Stored dataset items:
-- -- --

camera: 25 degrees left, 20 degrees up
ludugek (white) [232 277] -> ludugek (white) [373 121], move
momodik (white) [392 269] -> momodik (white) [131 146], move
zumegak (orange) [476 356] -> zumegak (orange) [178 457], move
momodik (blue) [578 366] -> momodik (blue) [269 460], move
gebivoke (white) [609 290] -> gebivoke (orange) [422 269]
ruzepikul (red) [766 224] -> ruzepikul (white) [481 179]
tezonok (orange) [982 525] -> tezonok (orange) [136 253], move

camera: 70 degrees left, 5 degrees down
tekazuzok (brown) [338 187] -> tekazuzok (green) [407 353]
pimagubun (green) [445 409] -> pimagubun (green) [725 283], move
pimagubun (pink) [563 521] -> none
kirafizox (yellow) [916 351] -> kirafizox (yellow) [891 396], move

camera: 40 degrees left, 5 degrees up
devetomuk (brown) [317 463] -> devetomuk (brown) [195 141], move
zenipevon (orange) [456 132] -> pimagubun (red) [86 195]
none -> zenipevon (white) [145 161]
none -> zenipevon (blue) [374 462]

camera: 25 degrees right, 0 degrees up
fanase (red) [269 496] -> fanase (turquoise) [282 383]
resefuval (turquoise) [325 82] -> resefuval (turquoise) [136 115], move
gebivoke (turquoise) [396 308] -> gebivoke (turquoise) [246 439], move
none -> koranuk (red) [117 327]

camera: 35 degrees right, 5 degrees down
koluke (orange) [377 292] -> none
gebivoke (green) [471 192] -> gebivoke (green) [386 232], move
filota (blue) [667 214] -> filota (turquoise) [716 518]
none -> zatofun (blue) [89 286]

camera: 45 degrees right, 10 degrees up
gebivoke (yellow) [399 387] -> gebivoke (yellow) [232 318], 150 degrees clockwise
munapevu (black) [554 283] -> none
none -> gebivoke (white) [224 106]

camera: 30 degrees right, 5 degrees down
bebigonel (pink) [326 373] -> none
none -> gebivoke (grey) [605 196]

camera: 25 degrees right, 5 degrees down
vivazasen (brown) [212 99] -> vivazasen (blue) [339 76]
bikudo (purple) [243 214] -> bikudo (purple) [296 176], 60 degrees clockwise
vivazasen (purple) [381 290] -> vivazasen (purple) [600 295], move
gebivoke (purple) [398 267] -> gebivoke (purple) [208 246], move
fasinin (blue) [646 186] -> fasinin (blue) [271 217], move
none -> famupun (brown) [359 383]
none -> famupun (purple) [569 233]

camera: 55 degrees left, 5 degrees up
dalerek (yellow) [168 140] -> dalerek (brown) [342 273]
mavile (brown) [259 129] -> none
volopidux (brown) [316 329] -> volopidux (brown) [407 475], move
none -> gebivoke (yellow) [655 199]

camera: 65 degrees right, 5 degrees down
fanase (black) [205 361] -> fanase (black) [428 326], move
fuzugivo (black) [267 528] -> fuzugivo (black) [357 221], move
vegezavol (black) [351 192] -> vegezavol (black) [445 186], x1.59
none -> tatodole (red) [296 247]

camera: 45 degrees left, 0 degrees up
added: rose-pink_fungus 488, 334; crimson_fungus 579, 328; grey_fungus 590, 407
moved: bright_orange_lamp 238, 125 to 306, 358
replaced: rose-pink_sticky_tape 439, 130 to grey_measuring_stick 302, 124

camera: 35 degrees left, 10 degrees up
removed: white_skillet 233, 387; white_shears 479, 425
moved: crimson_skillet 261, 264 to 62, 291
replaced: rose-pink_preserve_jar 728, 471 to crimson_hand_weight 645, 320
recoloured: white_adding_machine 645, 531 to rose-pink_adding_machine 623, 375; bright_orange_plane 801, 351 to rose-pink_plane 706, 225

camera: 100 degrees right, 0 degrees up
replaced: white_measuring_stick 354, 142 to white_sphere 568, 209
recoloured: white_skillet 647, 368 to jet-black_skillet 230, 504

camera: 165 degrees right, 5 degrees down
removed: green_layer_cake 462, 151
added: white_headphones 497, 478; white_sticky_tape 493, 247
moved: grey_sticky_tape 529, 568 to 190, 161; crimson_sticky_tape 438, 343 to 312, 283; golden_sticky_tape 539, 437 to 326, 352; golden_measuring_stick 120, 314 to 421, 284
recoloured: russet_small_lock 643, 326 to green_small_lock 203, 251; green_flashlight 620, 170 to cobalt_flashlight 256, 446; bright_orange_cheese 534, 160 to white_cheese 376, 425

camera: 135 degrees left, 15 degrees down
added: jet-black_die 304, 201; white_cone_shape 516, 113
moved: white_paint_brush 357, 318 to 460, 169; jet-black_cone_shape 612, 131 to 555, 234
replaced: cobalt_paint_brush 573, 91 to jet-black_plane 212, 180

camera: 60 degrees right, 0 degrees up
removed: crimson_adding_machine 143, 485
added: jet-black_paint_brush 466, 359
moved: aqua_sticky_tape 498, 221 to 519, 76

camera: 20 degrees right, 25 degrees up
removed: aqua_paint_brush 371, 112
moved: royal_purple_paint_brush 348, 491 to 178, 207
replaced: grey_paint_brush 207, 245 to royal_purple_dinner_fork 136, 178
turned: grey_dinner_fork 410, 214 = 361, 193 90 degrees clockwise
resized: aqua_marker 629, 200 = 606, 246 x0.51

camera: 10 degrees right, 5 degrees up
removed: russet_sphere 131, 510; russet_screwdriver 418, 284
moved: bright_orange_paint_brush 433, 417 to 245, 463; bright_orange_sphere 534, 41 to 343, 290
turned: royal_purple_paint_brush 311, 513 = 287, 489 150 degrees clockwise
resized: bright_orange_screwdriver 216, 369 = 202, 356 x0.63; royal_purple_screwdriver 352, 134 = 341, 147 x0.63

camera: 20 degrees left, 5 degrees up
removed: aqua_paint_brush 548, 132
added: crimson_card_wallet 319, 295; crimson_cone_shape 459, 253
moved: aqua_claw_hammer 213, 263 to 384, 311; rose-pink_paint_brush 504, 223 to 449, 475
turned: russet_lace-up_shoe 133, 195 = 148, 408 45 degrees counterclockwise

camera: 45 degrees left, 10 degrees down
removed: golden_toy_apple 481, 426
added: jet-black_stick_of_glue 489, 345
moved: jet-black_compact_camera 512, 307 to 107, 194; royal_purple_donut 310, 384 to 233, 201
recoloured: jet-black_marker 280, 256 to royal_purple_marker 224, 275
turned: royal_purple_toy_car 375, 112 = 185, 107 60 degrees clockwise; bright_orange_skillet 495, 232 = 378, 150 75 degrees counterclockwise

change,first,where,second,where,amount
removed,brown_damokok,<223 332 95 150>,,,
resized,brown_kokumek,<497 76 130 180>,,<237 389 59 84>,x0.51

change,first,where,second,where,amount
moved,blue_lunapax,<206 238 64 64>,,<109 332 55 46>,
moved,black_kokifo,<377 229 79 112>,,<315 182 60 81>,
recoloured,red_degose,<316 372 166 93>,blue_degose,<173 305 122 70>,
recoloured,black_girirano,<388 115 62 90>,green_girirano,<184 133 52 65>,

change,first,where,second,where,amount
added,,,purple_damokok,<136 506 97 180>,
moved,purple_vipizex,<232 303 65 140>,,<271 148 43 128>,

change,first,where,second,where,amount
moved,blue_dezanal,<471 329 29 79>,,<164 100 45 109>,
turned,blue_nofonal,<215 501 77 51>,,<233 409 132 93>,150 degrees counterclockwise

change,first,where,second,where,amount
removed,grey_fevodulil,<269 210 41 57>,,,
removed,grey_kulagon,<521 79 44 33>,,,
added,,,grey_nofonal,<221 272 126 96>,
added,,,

-- -- --

◆ **YOUR INSTRUCTIONS**: Repeat the data in full. Alter nothing.

◆ **TASK RESULT**:
camera: 25 degrees left, 20 degrees up
ludugek (white) [232 277] -> ludugek (white) [373 121], move
momodik (white) [392 269] -> momodik (white) [131 146], move
zumegak (orange) [476 356] -> zumegak (orange) [178 457], move
momodik (blue) [578 366] -> momodik (blue) [269 460], move
gebivoke (white) [609 290] -> gebivoke (orange) [422 269]
ruzepikul (red) [766 224] -> ruzepikul (white) [481 179]
tezonok (orange) [982 525] -> tezonok (orange) [136 253], move

camera: 70 degrees left, 5 degrees down
tekazuzok (brown) [338 187] -> tekazuzok (green) [407 353]
pimagubun (green) [445 409] -> pimagubun (green) [725 283], move
pimagubun (pink) [563 521] -> none
kirafizox (yellow) [916 351] -> kirafizox (yellow) [891 396], move

camera: 40 degrees left, 5 degrees up
devetomuk (brown) [317 463] -> devetomuk (brown) [195 141], move
zenipevon (orange) [456 132] -> pimagubun (red) [86 195]
none -> zenipevon (white) [145 161]
none -> zenipevon (blue) [374 462]

camera: 25 degrees right, 0 degrees up
fanase (red) [269 496] -> fanase (turquoise) [282 383]
resefuval (turquoise) [325 82] -> resefuval (turquoise) [136 115], move
gebivoke (turquoise) [396 308] -> gebivoke (turquoise) [246 439], move
none -> koranuk (red) [117 327]

camera: 35 degrees right, 5 degrees down
koluke (orange) [377 292] -> none
gebivoke (green) [471 192] -> gebivoke (green) [386 232], move
filota (blue) [667 214] -> filota (turquoise) [716 518]
none -> zatofun (blue) [89 286]

camera: 45 degrees right, 10 degrees up
gebivoke (yellow) [399 387] -> gebivoke (yellow) [232 318], 150 degrees clockwise
munapevu (black) [554 283] -> none
none -> gebivoke (white) [224 106]

camera: 30 degrees right, 5 degrees down
bebigonel (pink) [326 373] -> none
none -> gebivoke (grey) [605 196]

camera: 25 degrees right, 5 degrees down
vivazasen (brown) [212 99] -> vivazasen (blue) [339 76]
bikudo (purple) [243 214] -> bikudo (purple) [296 176], 60 degrees clockwise
vivazasen (purple) [381 290] -> vivazasen (purple) [600 295], move
gebivoke (purple) [398 267] -> gebivoke (purple) [208 246], move
fasinin (blue) [646 186] -> fasinin (blue) [271 217], move
none -> famupun (brown) [359 383]
none -> famupun (purple) [569 233]

camera: 55 degrees left, 5 degrees up
dalerek (yellow) [168 140] -> dalerek (brown) [342 273]
mavile (brown) [259 129] -> none
volopidux (brown) [316 329] -> volopidux (brown) [407 475], move
none -> gebivoke (yellow) [655 199]

camera: 65 degrees right, 5 degrees down
fanase (black) [205 361] -> fanase (black) [428 326], move
fuzugivo (black) [267 528] -> fuzugivo (black) [357 221], move
vegezavol (black) [351 192] -> vegezavol (black) [445 186], x1.59
none -> tatodole (red) [296 247]

camera: 45 degrees left, 0 degrees up
added: rose-pink_fungus 488, 334; crimson_fungus 579, 328; grey_fungus 590, 407
moved: bright_orange_lamp 238, 125 to 306, 358
replaced: rose-pink_sticky_tape 439, 130 to grey_measuring_stick 302, 124

camera: 35 degrees left, 10 degrees up
removed: white_skillet 233, 387; white_shears 479, 425
moved: crimson_skillet 261, 264 to 62, 291
replaced: rose-pink_preserve_jar 728, 471 to crimson_hand_weight 645, 320
recoloured: white_adding_machine 645, 531 to rose-pink_adding_machine 623, 375; bright_orange_plane 801, 351 to rose-pink_plane 706, 225

camera: 100 degrees right, 0 degrees up
replaced: white_measuring_stick 354, 142 to white_sphere 568, 209
recoloured: white_skillet 647, 368 to jet-black_skillet 230, 504

camera: 165 degrees right, 5 degrees down
removed: green_layer_cake 462, 151
added: white_headphones 497, 478; white_sticky_tape 493, 247
moved: grey_sticky_tape 529, 568 to 190, 161; crimson_sticky_tape 438, 343 to 312, 283; golden_sticky_tape 539, 437 to 326, 352; golden_measuring_stick 120, 314 to 421, 284
recoloured: russet_small_lock 643, 326 to green_small_lock 203, 251; green_flashlight 620, 170 to cobalt_flashlight 256, 446; bright_orange_cheese 534, 160 to white_cheese 376, 425

camera: 135 degrees left, 15 degrees down
added: jet-black_die 304, 201; white_cone_shape 516, 113
moved: white_paint_brush 357, 318 to 460, 169; jet-black_cone_shape 612, 131 to 555, 234
replaced: cobalt_paint_brush 573, 91 to jet-black_plane 212, 180

camera: 60 degrees right, 0 degrees up
removed: crimson_adding_machine 143, 485
added: jet-black_paint_brush 466, 359
moved: aqua_sticky_tape 498, 221 to 519, 76

camera: 20 degrees right, 25 degrees up
removed: aqua_paint_brush 371, 112
moved: royal_purple_paint_brush 348, 491 to 178, 207
replaced: grey_paint_brush 207, 245 to royal_purple_dinner_fork 136, 178
turned: grey_dinner_fork 410, 214 = 361, 193 90 degrees clockwise
resized: aqua_marker 629, 200 = 606, 246 x0.51

camera: 10 degrees right, 5 degrees up
removed: russet_sphere 131, 510; russet_screwdriver 418, 284
moved: bright_orange_paint_brush 433, 417 to 245, 463; bright_orange_sphere 534, 41 to 343, 290
turned: royal_purple_paint_brush 311, 513 = 287, 489 150 degrees clockwise
resized: bright_orange_screwdriver 216, 369 = 202, 356 x0.63; royal_purple_screwdriver 352, 134 = 341, 147 x0.63

camera: 20 degrees left, 5 degrees up
removed: aqua_paint_brush 548, 132
added: crimson_card_wallet 319, 295; crimson_cone_shape 459, 253
moved: aqua_claw_hammer 213, 263 to 384, 311; rose-pink_paint_brush 504, 223 to 449, 475
turned: russet_lace-up_shoe 133, 195 = 148, 408 45 degrees counterclockwise

camera: 45 degrees left, 10 degrees down
removed: golden_toy_apple 481, 426
added: jet-black_stick_of_glue 489, 345
moved: jet-black_compact_camera 512, 307 to 107, 194; royal_purple_donut 310, 384 to 233, 201
recoloured: jet-black_marker 280, 256 to royal_purple_marker 224, 275
turned: royal_purple_toy_car 375, 112 = 185, 107 60 degrees clockwise; bright_orange_skillet 495, 232 = 378, 150 75 degrees counterclockwise

change,first,where,second,where,amount
removed,brown_damokok,<223 332 95 150>,,,
resized,brown_kokumek,<497 76 130 180>,,<237 389 59 84>,x0.51

change,first,where,second,where,amount
moved,blue_lunapax,<206 238 64 64>,,<109 332 55 46>,
moved,black_kokifo,<377 229 79 112>,,<315 182 60 81>,
recoloured,red_degose,<316 372 166 93>,blue_degose,<173 305 122 70>,
recoloured,black_girirano,<388 115 62 90>,green_girirano,<184 133 52 65>,

change,first,where,second,where,amount
added,,,purple_damokok,<136 506 97 180>,
moved,purple_vipizex,<232 303 65 140>,,<271 148 43 128>,

change,first,where,second,where,amount
moved,blue_dezanal,<471 329 29 79>,,<164 100 45 109>,
turned,blue_nofonal,<215 501 77 51>,,<233 409 132 93>,150 degrees counterclockwise

change,first,where,second,where,amount
removed,grey_fevodulil,<269 210 41 57>,,,
removed,grey_kulagon,<521 79 44 33>,,,
added,,,grey_nofonal,<221 272 126 96>,
added,,,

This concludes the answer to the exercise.